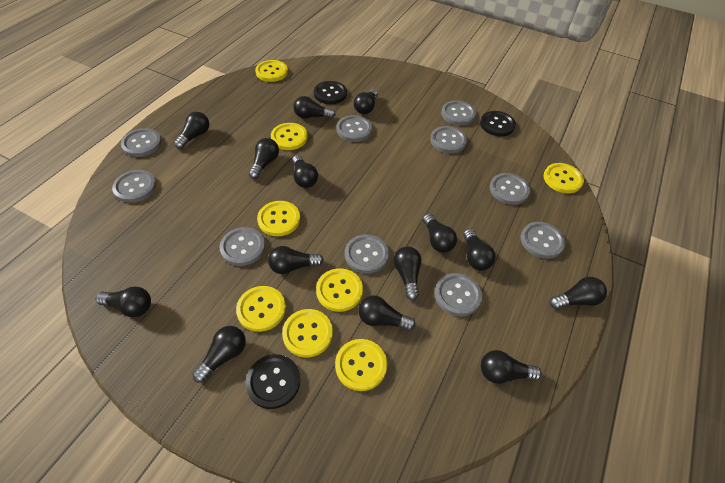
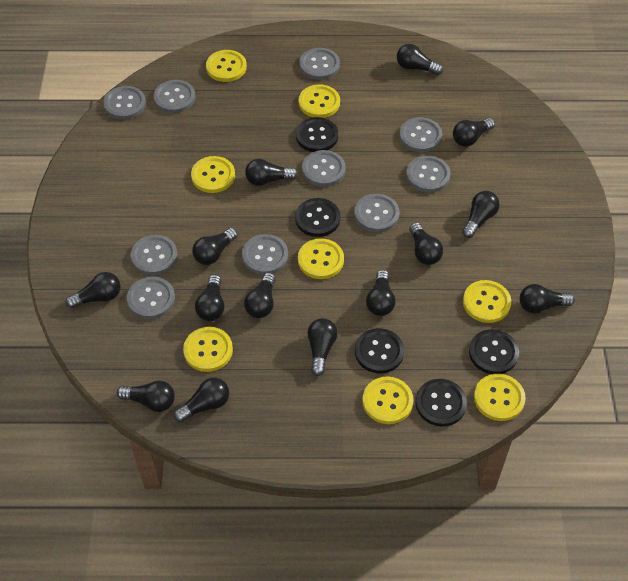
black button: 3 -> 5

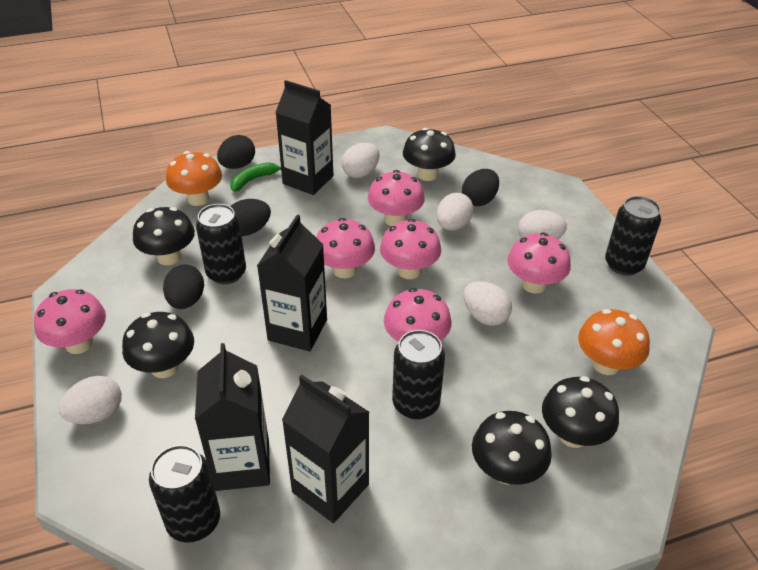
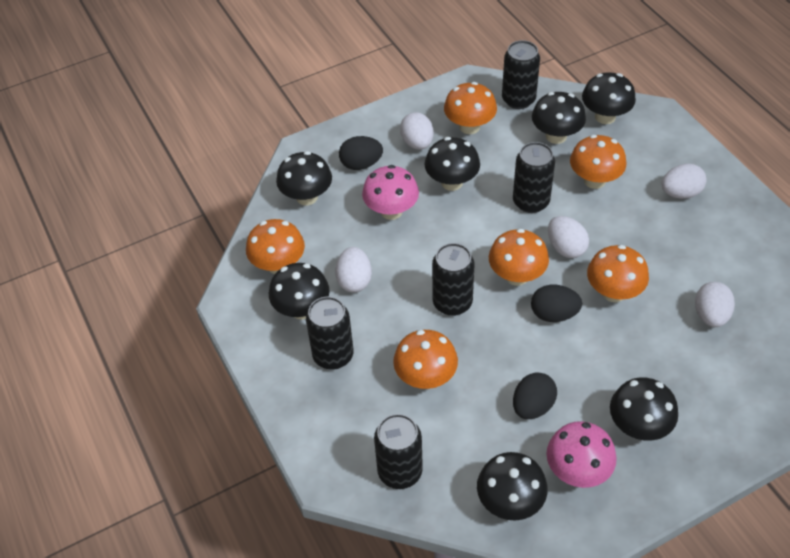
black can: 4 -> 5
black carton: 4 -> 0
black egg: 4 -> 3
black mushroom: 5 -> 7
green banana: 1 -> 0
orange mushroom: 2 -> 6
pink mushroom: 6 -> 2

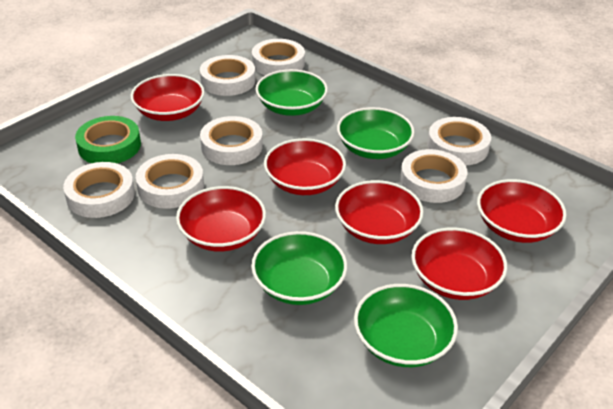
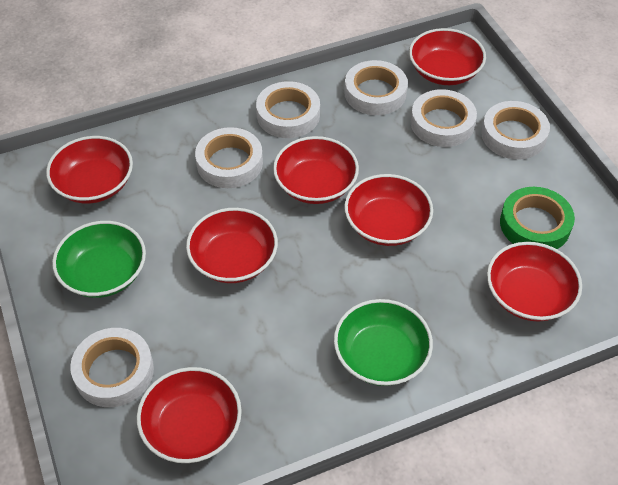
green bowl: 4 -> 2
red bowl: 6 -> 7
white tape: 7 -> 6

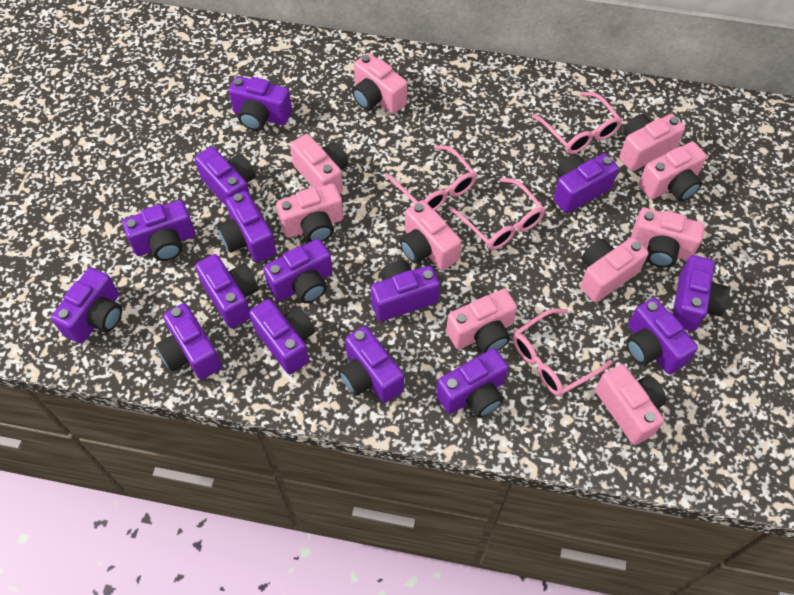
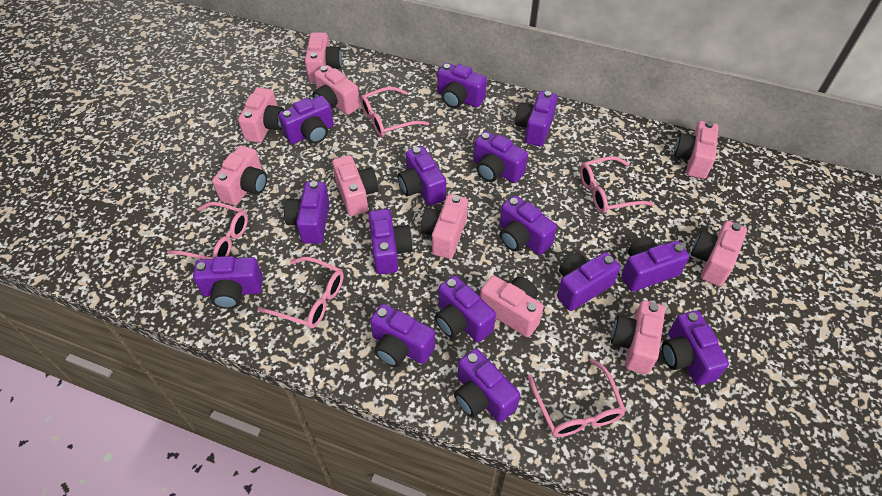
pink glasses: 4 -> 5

----

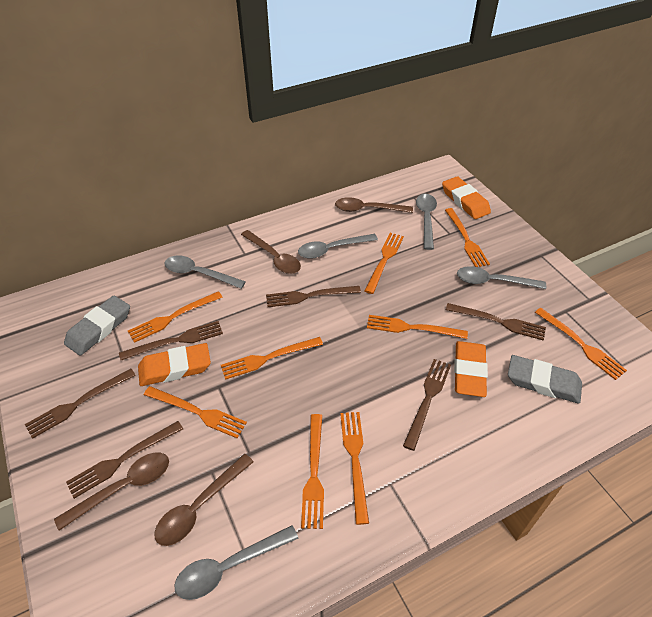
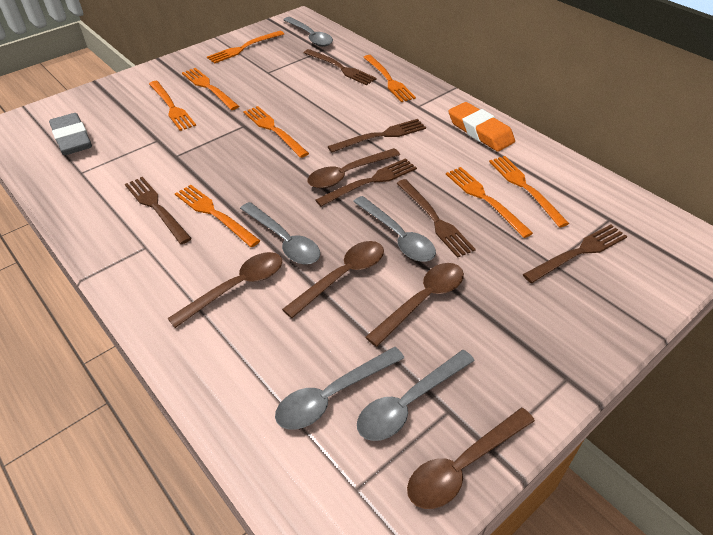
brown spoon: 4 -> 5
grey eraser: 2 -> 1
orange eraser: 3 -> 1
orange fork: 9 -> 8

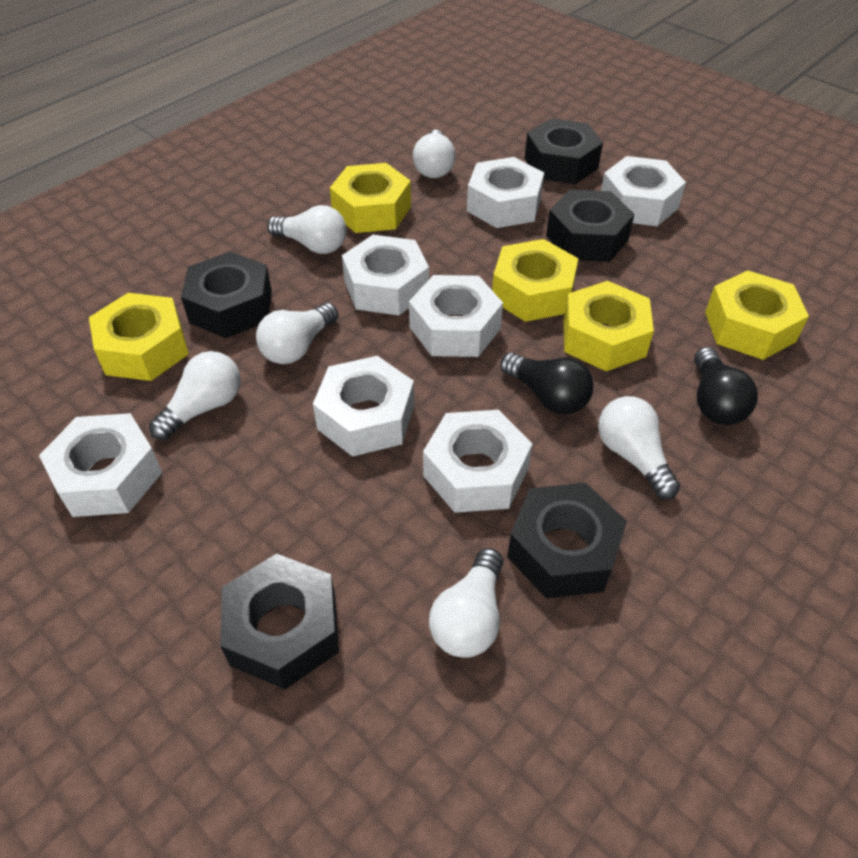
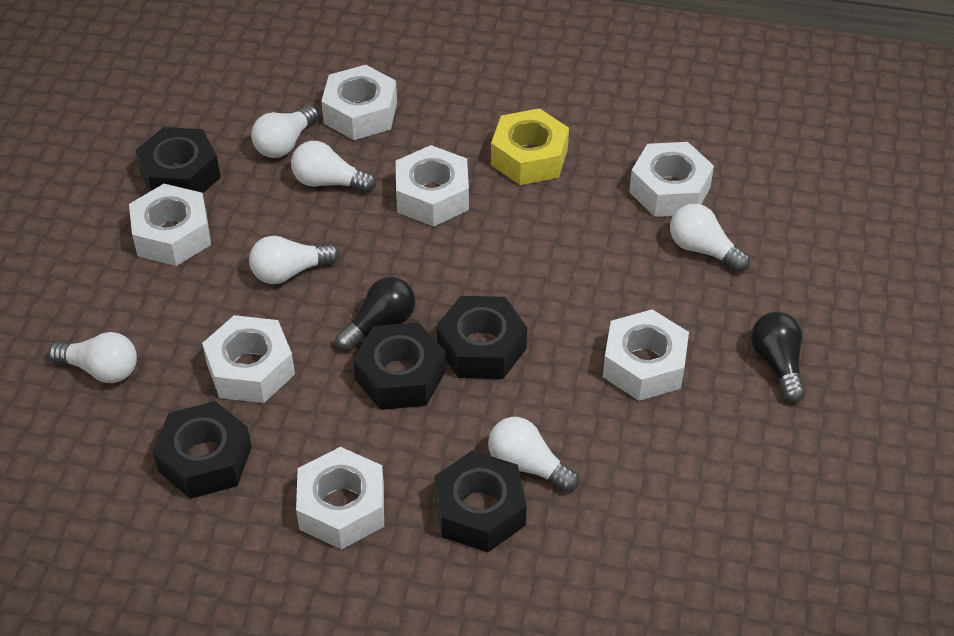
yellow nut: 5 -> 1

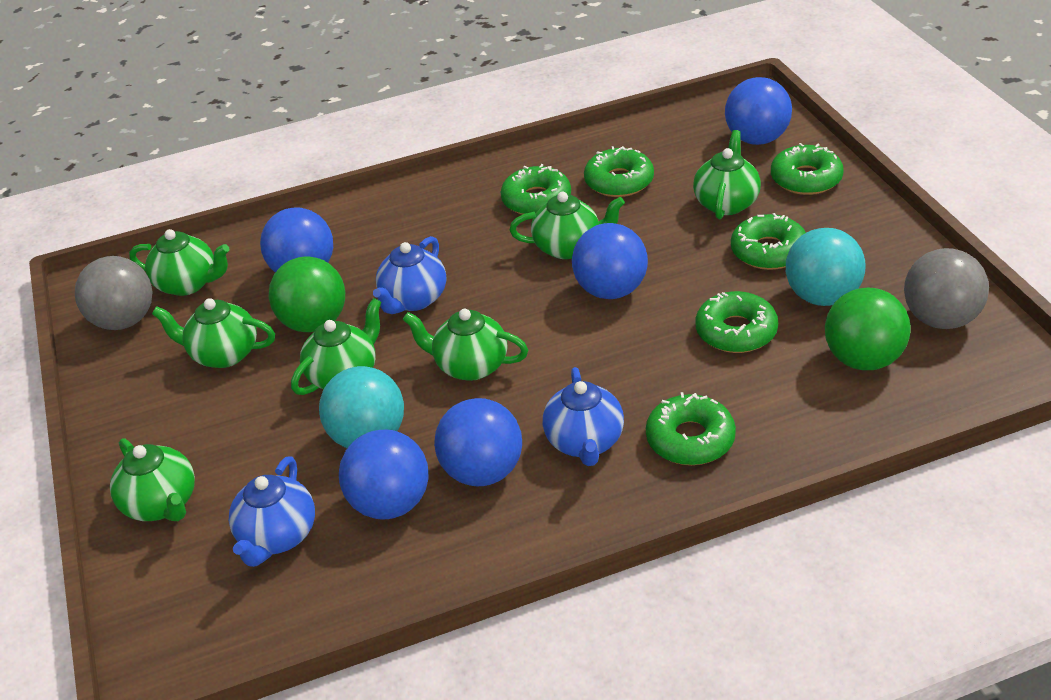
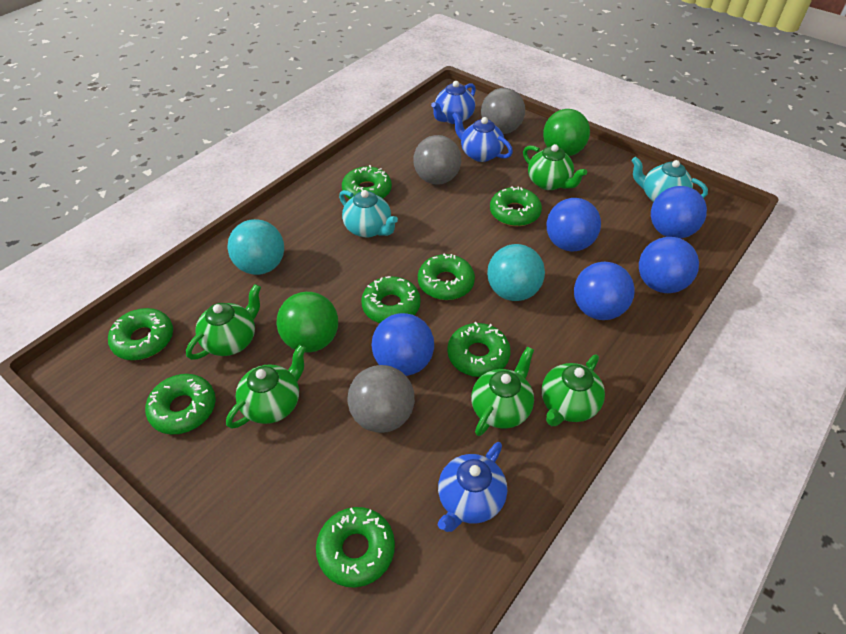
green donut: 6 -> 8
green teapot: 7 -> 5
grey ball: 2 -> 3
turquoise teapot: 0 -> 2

----

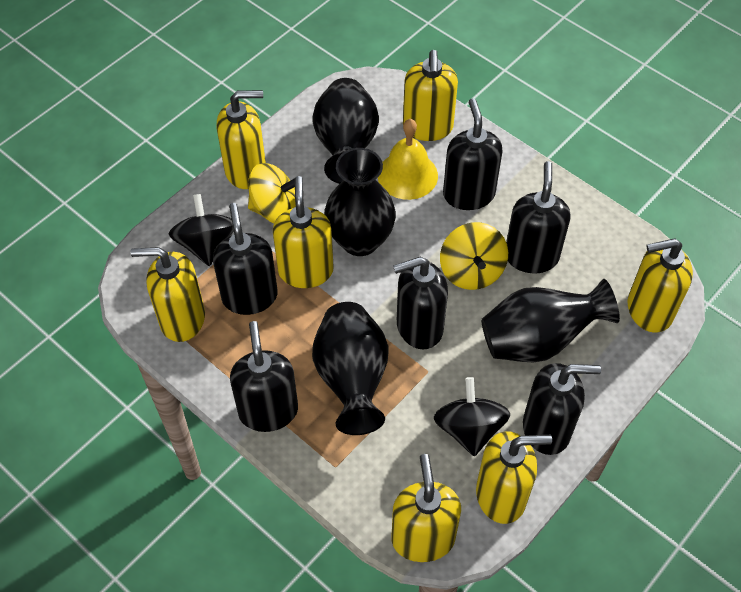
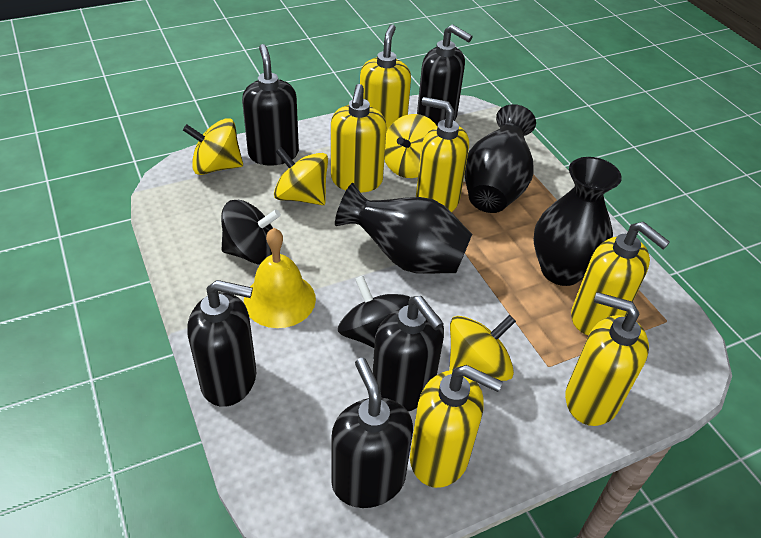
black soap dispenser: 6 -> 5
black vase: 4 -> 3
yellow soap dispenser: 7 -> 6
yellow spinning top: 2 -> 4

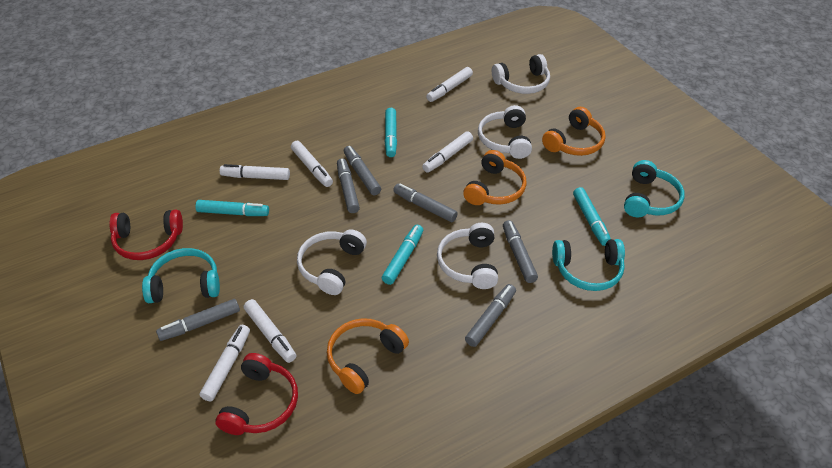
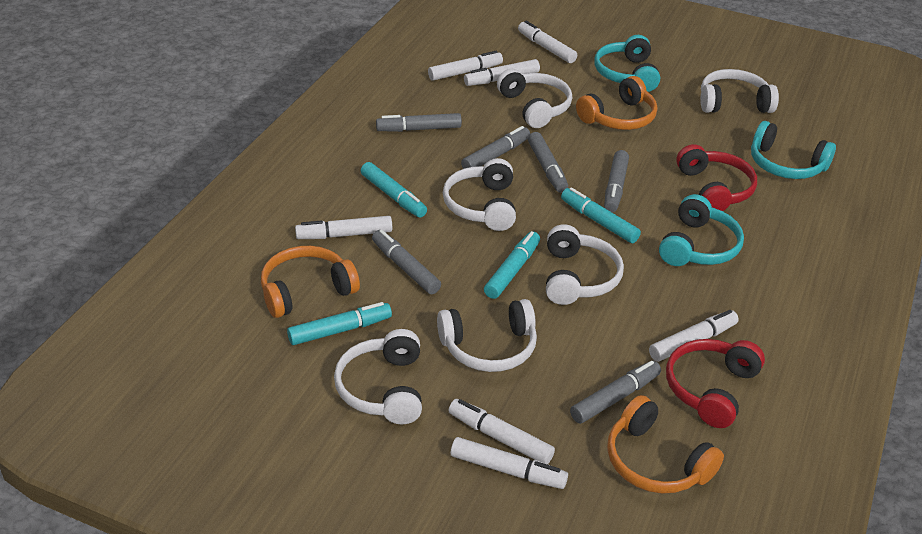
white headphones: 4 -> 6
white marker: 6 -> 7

----

When you reach the line holding "black button: 3 -> 5" in the listing above, begin retyping exactly, and stop once the line holding "pink glasses: 4 -> 5" is done; pictures stay out.

black button: 3 -> 5

black can: 4 -> 5
black carton: 4 -> 0
black egg: 4 -> 3
black mushroom: 5 -> 7
green banana: 1 -> 0
orange mushroom: 2 -> 6
pink mushroom: 6 -> 2

green bowl: 4 -> 2
red bowl: 6 -> 7
white tape: 7 -> 6

pink glasses: 4 -> 5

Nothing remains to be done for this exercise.